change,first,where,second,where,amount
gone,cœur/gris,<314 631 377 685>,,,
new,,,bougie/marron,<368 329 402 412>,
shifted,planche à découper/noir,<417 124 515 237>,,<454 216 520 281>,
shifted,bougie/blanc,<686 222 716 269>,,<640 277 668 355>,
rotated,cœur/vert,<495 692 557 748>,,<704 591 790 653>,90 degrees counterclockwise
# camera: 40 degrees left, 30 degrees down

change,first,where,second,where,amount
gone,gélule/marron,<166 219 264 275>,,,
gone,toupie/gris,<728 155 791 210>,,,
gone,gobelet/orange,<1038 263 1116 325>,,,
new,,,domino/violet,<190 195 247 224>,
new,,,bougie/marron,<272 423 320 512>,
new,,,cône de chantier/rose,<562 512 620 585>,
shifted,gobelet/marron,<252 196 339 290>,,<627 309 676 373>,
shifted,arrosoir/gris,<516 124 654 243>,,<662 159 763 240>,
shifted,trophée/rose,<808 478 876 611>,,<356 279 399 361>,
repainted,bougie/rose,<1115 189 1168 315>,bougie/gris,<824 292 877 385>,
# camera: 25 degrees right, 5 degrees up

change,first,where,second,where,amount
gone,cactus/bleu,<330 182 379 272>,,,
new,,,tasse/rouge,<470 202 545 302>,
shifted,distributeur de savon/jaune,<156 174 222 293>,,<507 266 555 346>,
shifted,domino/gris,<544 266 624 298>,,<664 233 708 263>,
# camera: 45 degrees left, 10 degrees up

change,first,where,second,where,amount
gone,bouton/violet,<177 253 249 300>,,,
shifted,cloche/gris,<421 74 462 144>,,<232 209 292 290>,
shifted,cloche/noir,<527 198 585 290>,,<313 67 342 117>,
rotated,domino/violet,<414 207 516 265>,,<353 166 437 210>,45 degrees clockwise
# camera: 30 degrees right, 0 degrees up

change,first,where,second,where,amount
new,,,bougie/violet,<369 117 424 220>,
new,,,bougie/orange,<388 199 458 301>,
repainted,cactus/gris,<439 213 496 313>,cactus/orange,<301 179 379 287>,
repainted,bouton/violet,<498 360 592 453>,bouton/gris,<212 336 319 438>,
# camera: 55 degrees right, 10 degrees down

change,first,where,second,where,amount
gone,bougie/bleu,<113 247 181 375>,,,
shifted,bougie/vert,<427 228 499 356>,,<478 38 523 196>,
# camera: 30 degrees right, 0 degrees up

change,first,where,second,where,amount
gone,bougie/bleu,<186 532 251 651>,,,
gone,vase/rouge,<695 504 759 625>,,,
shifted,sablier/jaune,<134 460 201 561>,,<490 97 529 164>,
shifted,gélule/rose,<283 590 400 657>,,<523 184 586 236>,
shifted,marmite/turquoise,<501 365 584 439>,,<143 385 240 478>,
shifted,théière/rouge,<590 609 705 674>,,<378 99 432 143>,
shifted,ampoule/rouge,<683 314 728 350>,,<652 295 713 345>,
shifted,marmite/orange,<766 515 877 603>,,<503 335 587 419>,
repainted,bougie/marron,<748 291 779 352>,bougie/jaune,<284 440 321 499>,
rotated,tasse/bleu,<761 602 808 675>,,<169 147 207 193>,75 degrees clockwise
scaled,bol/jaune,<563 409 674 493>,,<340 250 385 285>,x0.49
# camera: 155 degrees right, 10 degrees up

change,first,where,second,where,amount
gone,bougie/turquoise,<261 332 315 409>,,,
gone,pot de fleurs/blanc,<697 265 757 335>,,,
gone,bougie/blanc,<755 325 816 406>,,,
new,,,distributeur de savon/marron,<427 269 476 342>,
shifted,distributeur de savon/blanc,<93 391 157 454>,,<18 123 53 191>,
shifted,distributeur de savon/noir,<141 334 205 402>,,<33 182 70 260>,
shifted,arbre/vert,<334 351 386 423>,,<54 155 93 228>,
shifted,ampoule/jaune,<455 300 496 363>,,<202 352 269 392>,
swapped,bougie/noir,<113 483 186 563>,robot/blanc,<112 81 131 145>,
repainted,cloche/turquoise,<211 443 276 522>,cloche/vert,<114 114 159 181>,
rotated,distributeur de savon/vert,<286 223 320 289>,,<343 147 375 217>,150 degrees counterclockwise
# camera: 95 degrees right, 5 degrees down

» Directions for this task
Going down the listing above, begin printing at the line with "shifted,bougie/blanc,<686 222 716" and finish with the line with "rotated,cœur/vert,<495 692 557", exactly as they appear.

» Your solution
shifted,bougie/blanc,<686 222 716 269>,,<640 277 668 355>,
rotated,cœur/vert,<495 692 557 748>,,<704 591 790 653>,90 degrees counterclockwise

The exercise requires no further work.